GIVEN ENTRIES
---
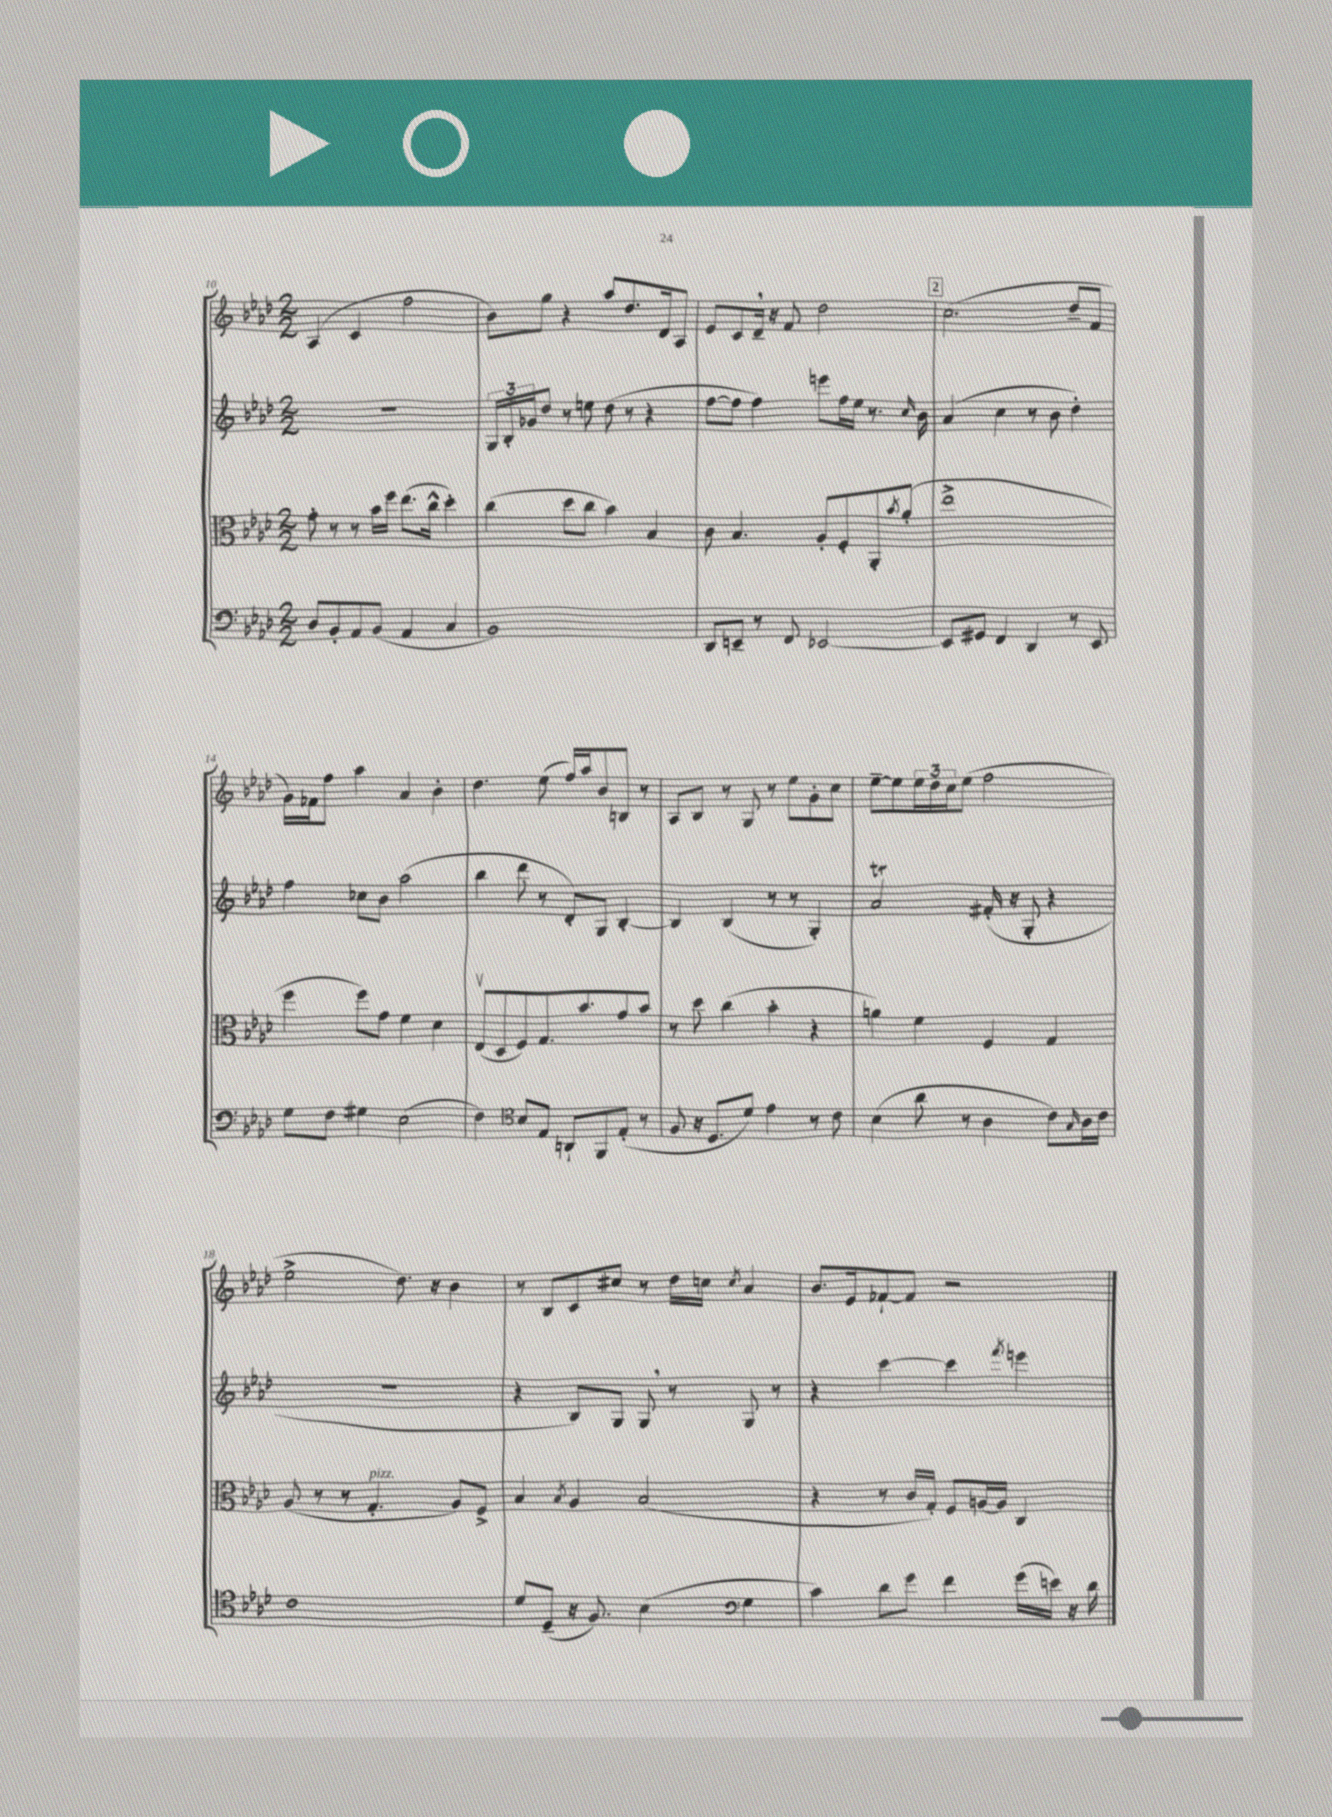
<<
\new StaffGroup <<
\new Staff = "s0" {
    \clef treble \key aes \major \numericTimeSignature \time 2/2
    aes4( c'4 f''2 |
    bes'8) g''8 r4 aes''8 des''8. des'16 aes8 |
    ees'8 c'8 des'16-- \breathe r16 f'8 des''2 |
    \mark \markup { \box "2" } c''2.( des''8-- f'8 |
    g'16) fes'16 f''8 aes''4 aes'4 bes'4-. |
    des''4. ees''8( f''16) aes''16 bes'8 b8 r8 |
    aes8 bes8 r8 g8 r8 ees''8 g'8-. c''8 |
    ees''8~-- ees''8 \tuplet 3/2 { ees''16 des''16 c''16 } ees''8( f''2 |
    ees''2-> des''8.) r16 bes'4 |
    r8 bes8 c'8 cis''8 r8 des''16 c''16 \acciaccatura { c''8 } aes'4 |
    bes'8. ees'16 fes'8~-! fes'8 r2 \bar "|." |
}
\new Staff = "s1" {
    \clef treble \key aes \major \numericTimeSignature \time 2/2
    R1 |
    \tuplet 3/2 { g16 bes16-. ges'16 } des''8 r8 e''8 des''8( r8 r4 |
    f''8~ f''8 f''4) e'''8 f''16 ees''16 r8. \grace { c''16 } bes'16 |
    \mark \markup { \box "2" } aes'4( c''4 r8 bes'8 des''4-.) |
    f''4 ces''8 bes'8 aes''2( |
    bes''4 des'''8 r8 des'8-.) g8 bes4~-. |
    bes4 bes4( r8 r8 g4-.) |
    aes'2\trill fis'16-.( r16 g8-. r4 |
    R1 |
    r4 bes8) g8 g8 \breathe r8 g8 r8 |
    r4 c'''4~ c'''4 \acciaccatura { f'''8 } e'''4 \bar "|." |
}
\new Staff = "s2" {
    \clef alto \key aes \major \numericTimeSignature \time 2/2
    g'8-. r8 r8 bes'16 f''16 ees''8.( c''16-^ des''4-.) |
    c''4( des''8 c''8 bes'4) bes4 |
    c'8 bes4. aes8-. f8-. aes,8-. \acciaccatura { bes'8 } aes'8-.( |
    \mark \markup { \box "2" } ees''1-> |
    f''4 f''8) g'8 f'4 des'4 |
    ees8\upbow( des8 f8) g8. bes'8. g'8 bes'8 |
    r8 des''8 c''4( bes'4-. r4 |
    a'4) f'4 f4 g4 |
    aes8( r8 r8 g4.-.^\markup { \italic "pizz." } aes8) f8-> |
    bes4 \acciaccatura { bes8 } aes4 bes2( |
    r4 r8 c'16 g16-.) f8 a16~ a16 c4 \bar "|." |
}
\new Staff = "s3" {
    \clef bass \key aes \major \numericTimeSignature \time 2/2
    des8 bes,8-. aes,8 bes,8( aes,4 c4 |
    bes,1) |
    des,8 e,8-- r8 f,8 ees,2~ |
    \mark \markup { \box "2" } ees,8 gis,8 f,4 des,4 r8 ees,8 |
    g8 f8 gis4 ees2( |
    f4) \clef tenor bes8 ees8 a,8-! f,8 ees8-.( r8 |
    f8 r16 des8. des'8) ees'4 r8 c'8 |
    bes4( aes'8 r8 aes4 c'8) \grace { g16 } aes16 c'16 |
    c'1 |
    des'8 des8--( r16 f8.) bes4( \clef bass g4 |
    c'4) des'8 g'8 f'4 g'16( e'16) r16 des'16 \bar "|." |
}
>>
>>
\layout { \context { \Score currentBarNumber = #10 } }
---
Please reproduce the records above line for line, without any changes, and omit the pictures.

PROBLEM SOLUTION
<<
\new StaffGroup <<
\new Staff = "s0" {
    \clef treble \key aes \major \numericTimeSignature \time 2/2
    aes4( c'4 f''2 |
    bes'8) g''8 r4 aes''8 des''8. des'16 aes8 |
    ees'8 c'8 des'16-- \breathe r16 f'8 des''2 |
    \mark \markup { \box "2" } c''2.( des''8-- f'8 |
    g'16) fes'16 f''8 aes''4 aes'4 bes'4-. |
    des''4. ees''8( f''16) aes''16 bes'8 b8 r8 |
    aes8 bes8 r8 g8 r8 ees''8 g'8-. c''8 |
    ees''8~-- ees''8 \tuplet 3/2 { ees''16 des''16 c''16 } ees''8( f''2 |
    ees''2-> des''8.) r16 bes'4 |
    r8 bes8 c'8 cis''8 r8 des''16 c''16 \acciaccatura { c''8 } aes'4 |
    bes'8. ees'16 fes'8~-! fes'8 r2 \bar "|." |
}
\new Staff = "s1" {
    \clef treble \key aes \major \numericTimeSignature \time 2/2
    R1 |
    \tuplet 3/2 { g16 bes16-. ges'16 } des''8 r8 e''8 des''8( r8 r4 |
    f''8~ f''8 f''4) e'''8 f''16 ees''16 r8. \grace { c''16 } bes'16 |
    \mark \markup { \box "2" } aes'4( c''4 r8 bes'8 des''4-.) |
    f''4 ces''8 bes'8 aes''2( |
    bes''4 des'''8 r8 des'8-.) g8 bes4~-. |
    bes4 bes4( r8 r8 g4-.) |
    aes'2\trill fis'16-.( r16 g8-. r4 |
    R1 |
    r4 bes8) g8 g8 \breathe r8 g8 r8 |
    r4 c'''4~ c'''4 \acciaccatura { f'''8 } e'''4 \bar "|." |
}
\new Staff = "s2" {
    \clef alto \key aes \major \numericTimeSignature \time 2/2
    g'8-. r8 r8 bes'16 f''16 ees''8.( c''16-^ des''4-.) |
    c''4( des''8 c''8 bes'4) bes4 |
    c'8 bes4. aes8-. f8-. aes,8-. \acciaccatura { bes'8 } aes'8-.( |
    \mark \markup { \box "2" } ees''1-> |
    f''4 f''8) g'8 f'4 des'4 |
    ees8\upbow( des8 f8) g8. bes'8. g'8 bes'8 |
    r8 des''8 c''4( bes'4-. r4 |
    a'4) f'4 f4 g4 |
    aes8( r8 r8 g4.-.^\markup { \italic "pizz." } aes8) f8-> |
    bes4 \acciaccatura { bes8 } aes4 bes2( |
    r4 r8 c'16 g16-.) f8 a16~ a16 c4 \bar "|." |
}
\new Staff = "s3" {
    \clef bass \key aes \major \numericTimeSignature \time 2/2
    des8 bes,8-. aes,8 bes,8( aes,4 c4 |
    bes,1) |
    des,8 e,8-- r8 f,8 ees,2~ |
    \mark \markup { \box "2" } ees,8 gis,8 f,4 des,4 r8 ees,8 |
    g8 f8 gis4 ees2( |
    f4) \clef tenor bes8 ees8 a,8-! f,8 ees8-.( r8 |
    f8 r16 des8. des'8) ees'4 r8 c'8 |
    bes4( aes'8 r8 aes4 c'8) \grace { g16 } aes16 c'16 |
    c'1 |
    des'8 des8--( r16 f8.) bes4( \clef bass g4 |
    c'4) des'8 g'8 f'4 g'16( e'16) r16 des'16 \bar "|." |
}
>>
>>
\layout { \context { \Score currentBarNumber = #10 } }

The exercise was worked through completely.